■ Job item
Go through the following data and transcribe exactly the stretch of lines from the one holding "camera: 20 degrees right, 10 degrees down" to the one holding "purple fork [667,265,699,396]", both included.

··· Exercise material

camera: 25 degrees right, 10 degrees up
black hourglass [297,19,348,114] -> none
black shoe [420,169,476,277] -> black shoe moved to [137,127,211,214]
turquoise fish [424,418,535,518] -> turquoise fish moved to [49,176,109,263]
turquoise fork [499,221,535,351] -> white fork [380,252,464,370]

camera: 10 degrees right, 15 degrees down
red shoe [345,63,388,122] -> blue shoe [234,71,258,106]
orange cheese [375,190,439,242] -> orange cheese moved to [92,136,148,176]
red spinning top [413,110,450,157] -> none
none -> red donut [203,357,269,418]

······
··· Exercise material

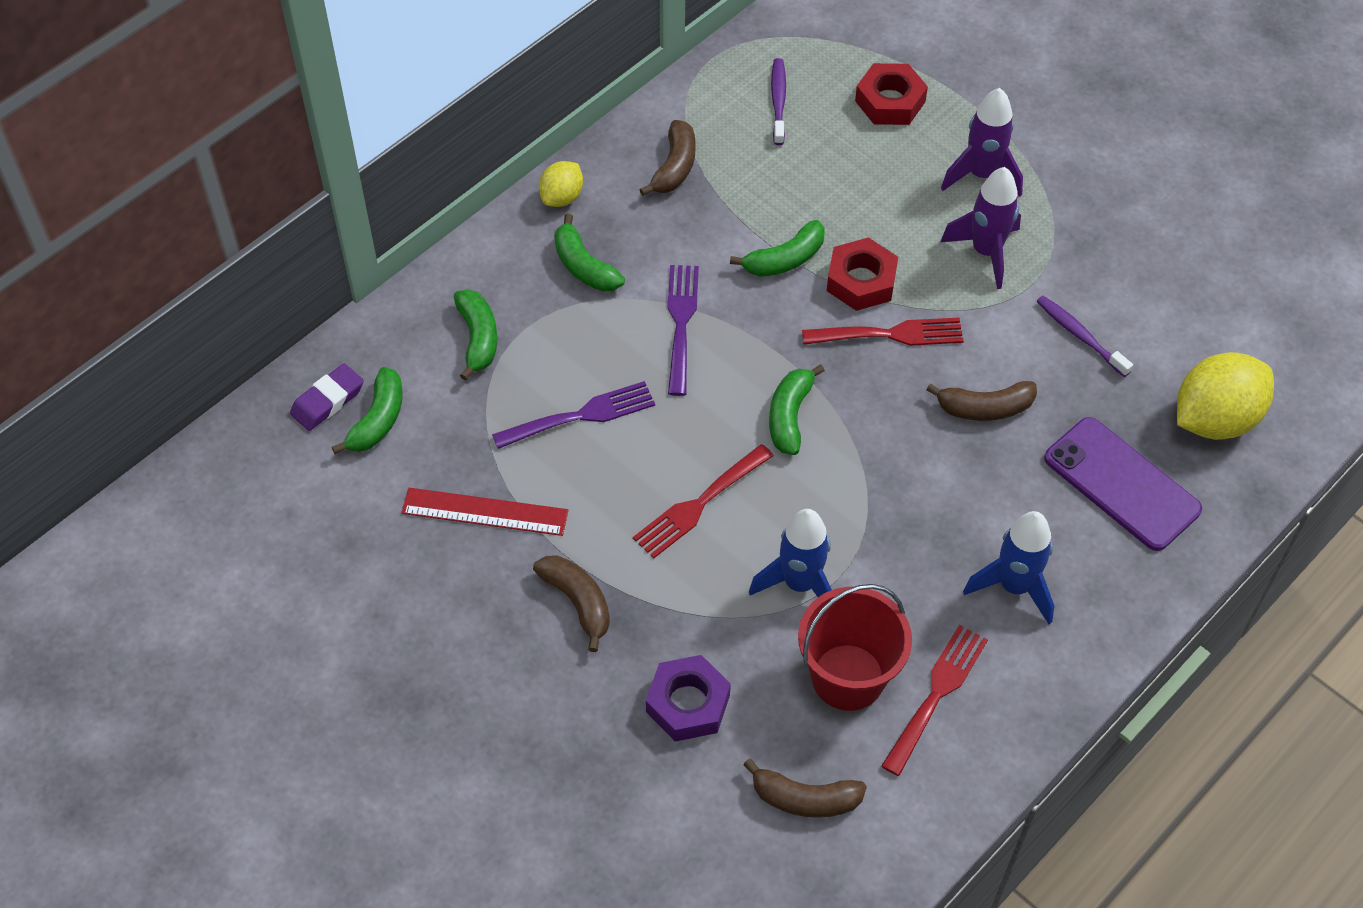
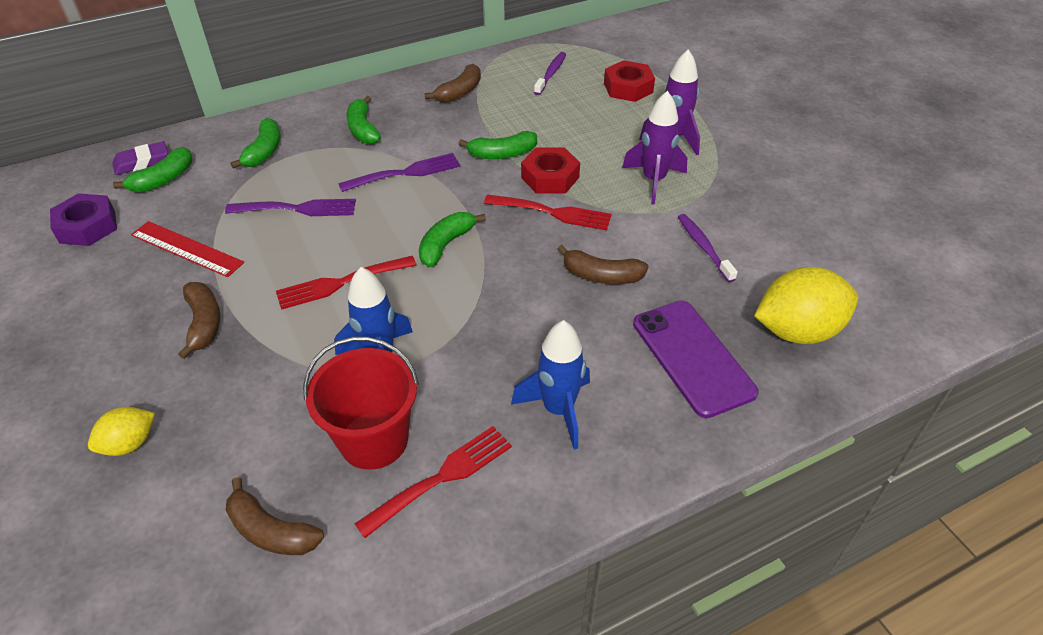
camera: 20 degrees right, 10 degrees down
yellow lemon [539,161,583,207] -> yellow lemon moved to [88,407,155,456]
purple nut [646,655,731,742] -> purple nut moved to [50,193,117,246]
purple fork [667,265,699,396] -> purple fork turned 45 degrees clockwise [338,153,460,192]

······

■ Response below
camera: 20 degrees right, 10 degrees down
yellow lemon [539,161,583,207] -> yellow lemon moved to [88,407,155,456]
purple nut [646,655,731,742] -> purple nut moved to [50,193,117,246]
purple fork [667,265,699,396] -> purple fork turned 45 degrees clockwise [338,153,460,192]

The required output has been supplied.